#### [Given data]
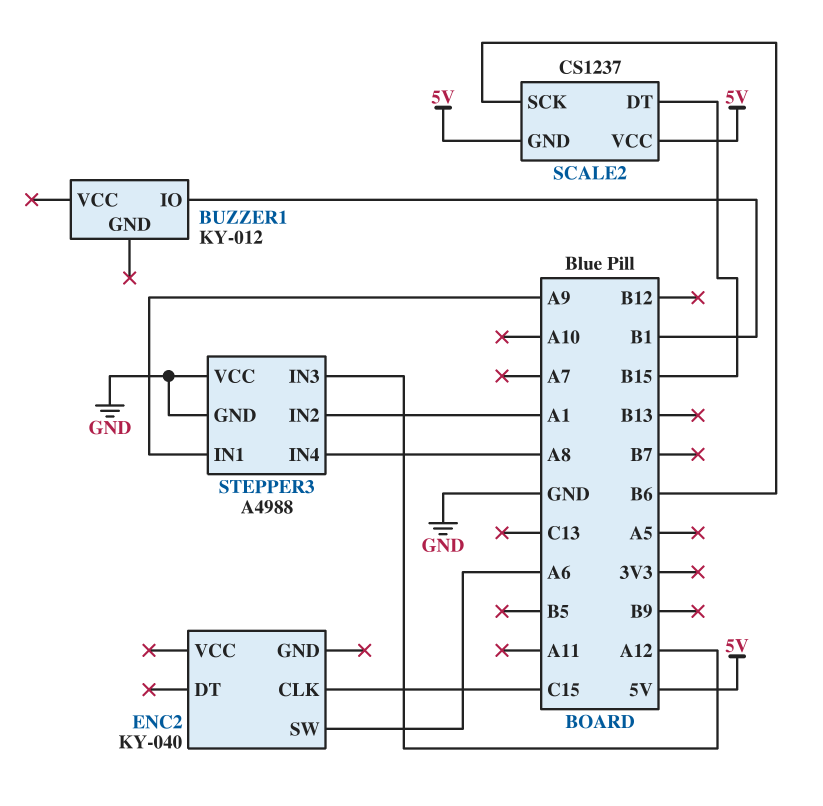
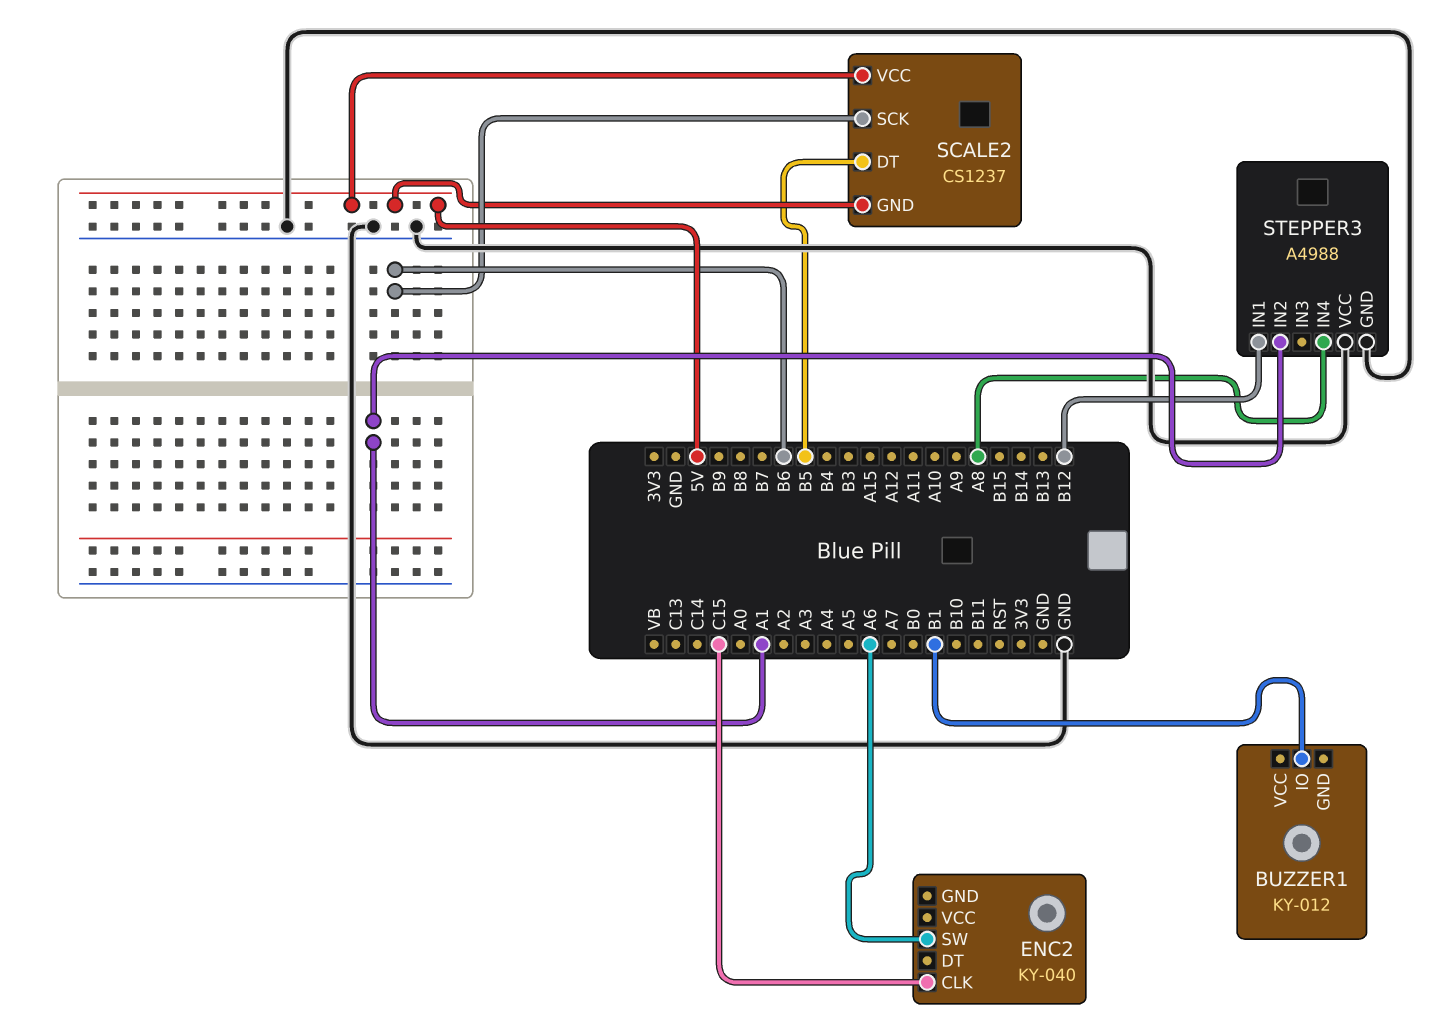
SCALE2 pin DT: B15 -> B5
STEPPER3 pin IN1: A9 -> B12
STEPPER3 pin IN3: A12 -> none

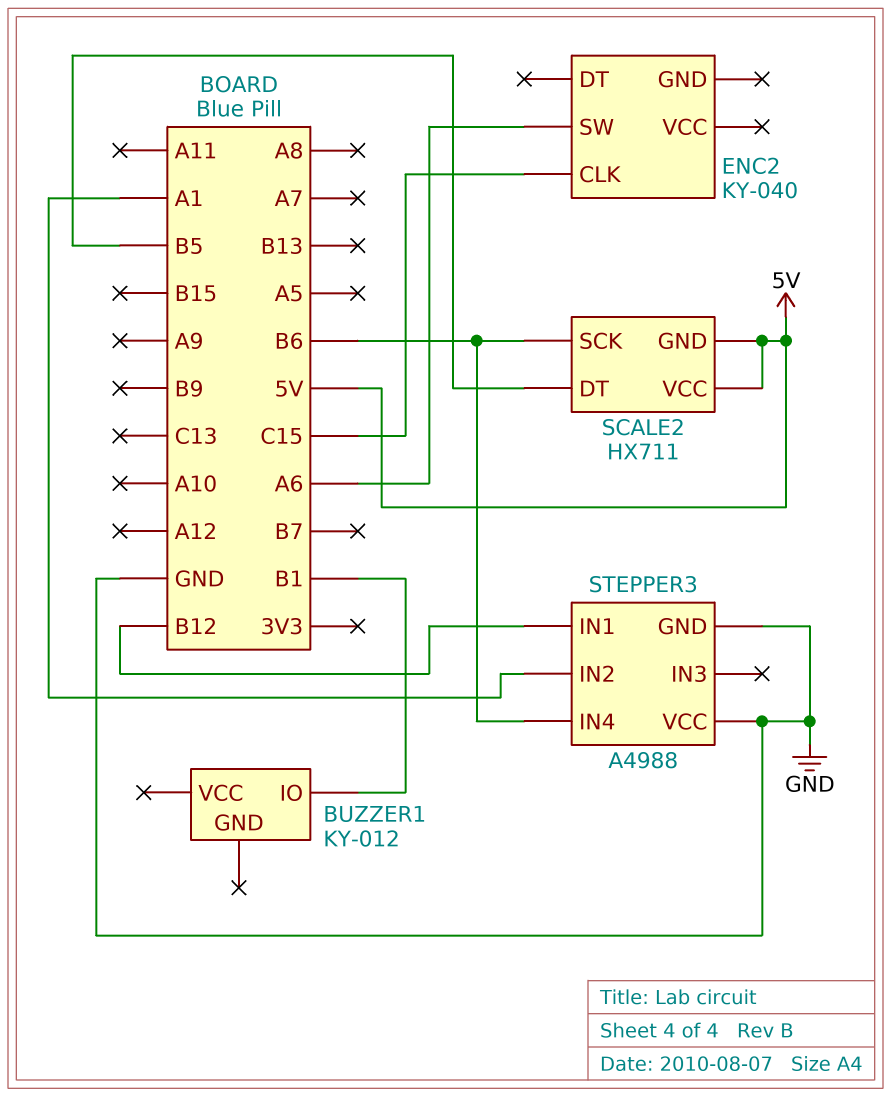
SCALE2: CS1237 -> HX711
STEPPER3 pin IN4: A8 -> B6

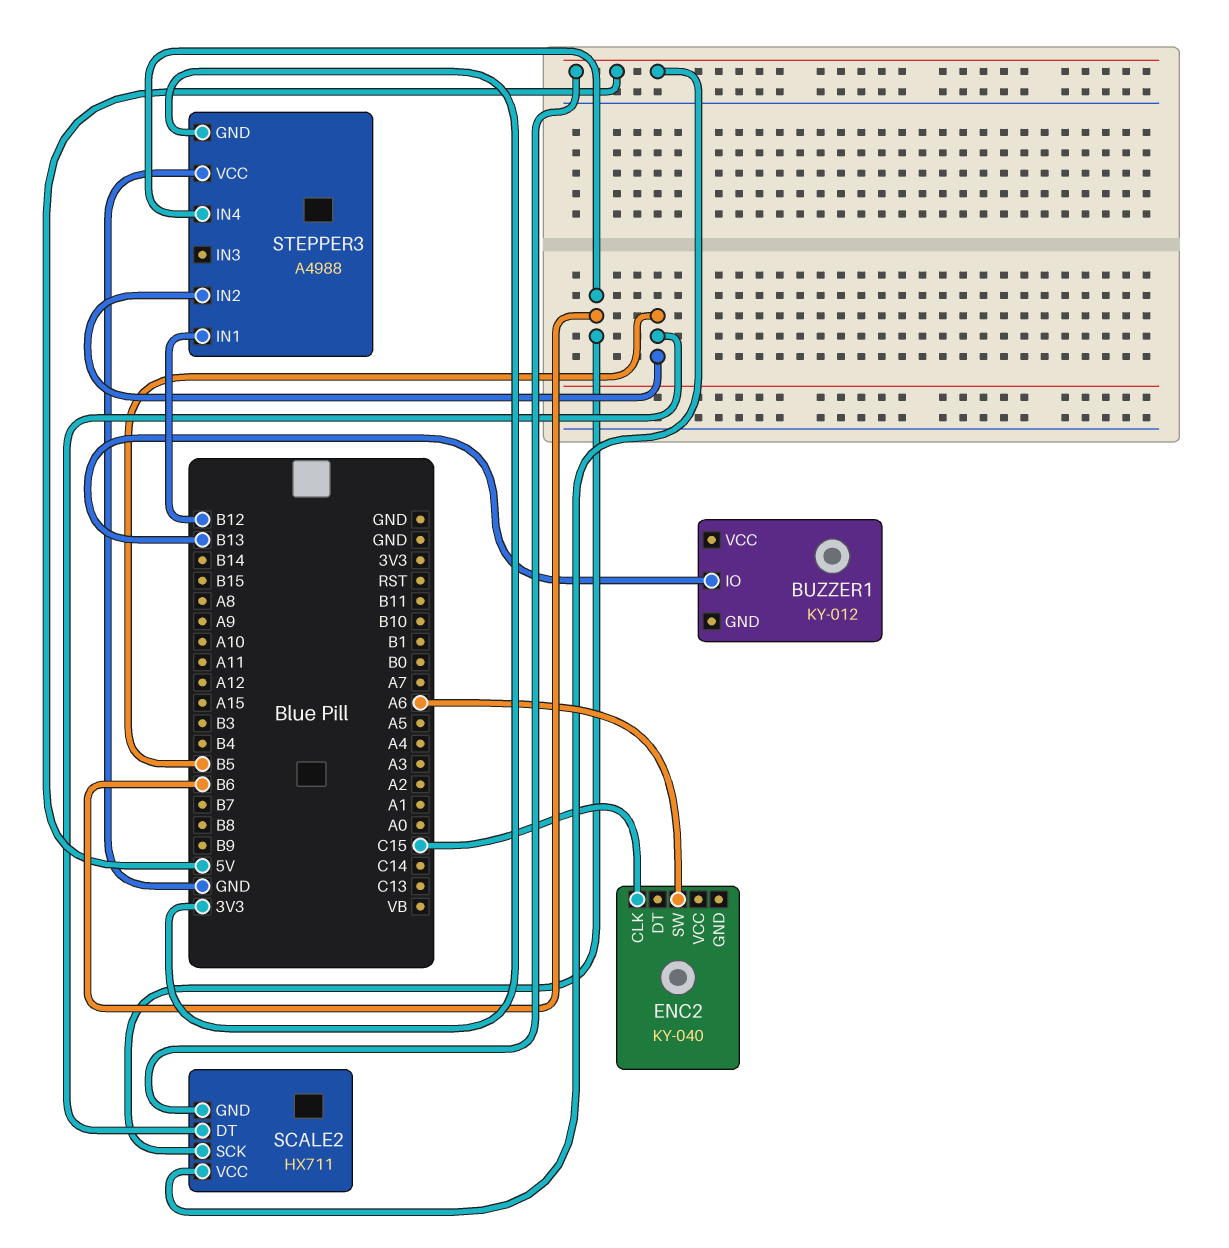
BUZZER1 pin IO: B1 -> B13
STEPPER3 pin GND: GND -> 3V3
STEPPER3 pin IN2: A1 -> B5

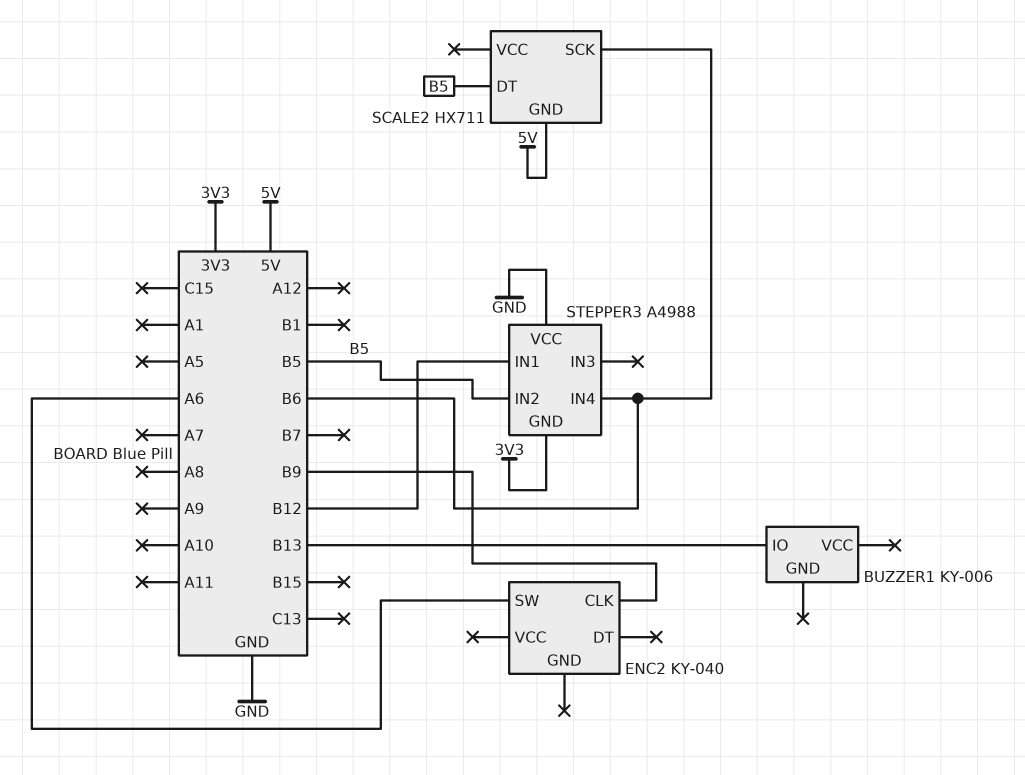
BUZZER1: KY-012 -> KY-006
ENC2 pin CLK: C15 -> B9
SCALE2 pin VCC: 5V -> none

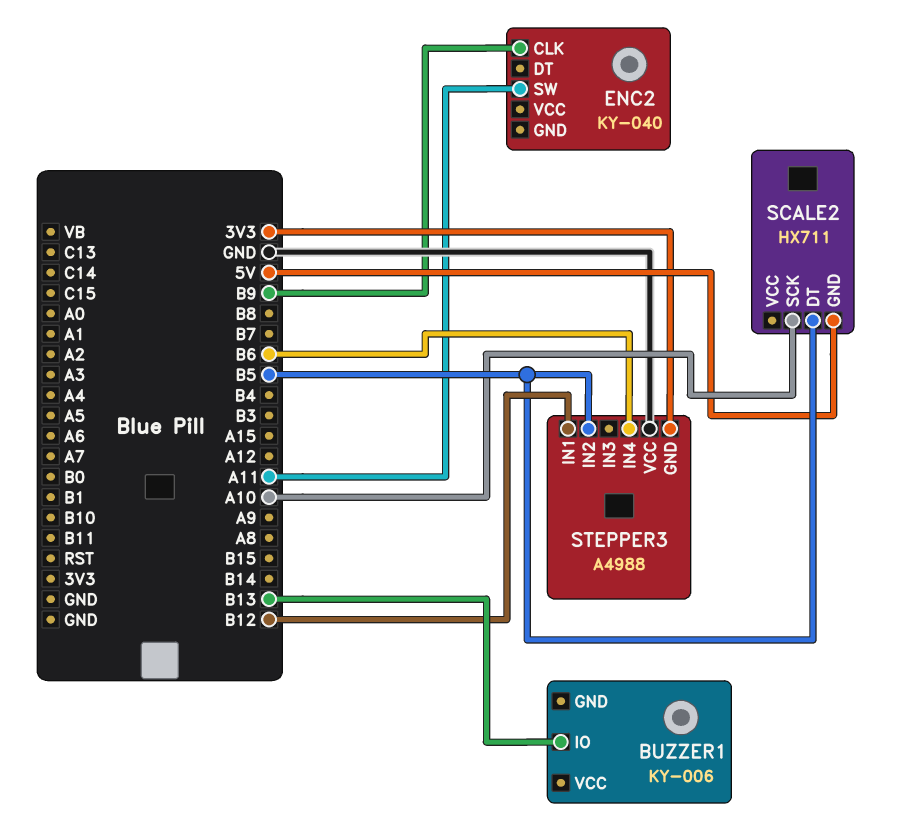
ENC2 pin SW: A6 -> A11
SCALE2 pin SCK: B6 -> A10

#### [What is expected]
Set down word for word every line from the line containing "SCALE2: CS1237 -> HX711" through the last line of the entries, and nothing more; no pictures.

#### [Output for this exercise]
SCALE2: CS1237 -> HX711
STEPPER3 pin IN4: A8 -> B6

BUZZER1 pin IO: B1 -> B13
STEPPER3 pin GND: GND -> 3V3
STEPPER3 pin IN2: A1 -> B5

BUZZER1: KY-012 -> KY-006
ENC2 pin CLK: C15 -> B9
SCALE2 pin VCC: 5V -> none

ENC2 pin SW: A6 -> A11
SCALE2 pin SCK: B6 -> A10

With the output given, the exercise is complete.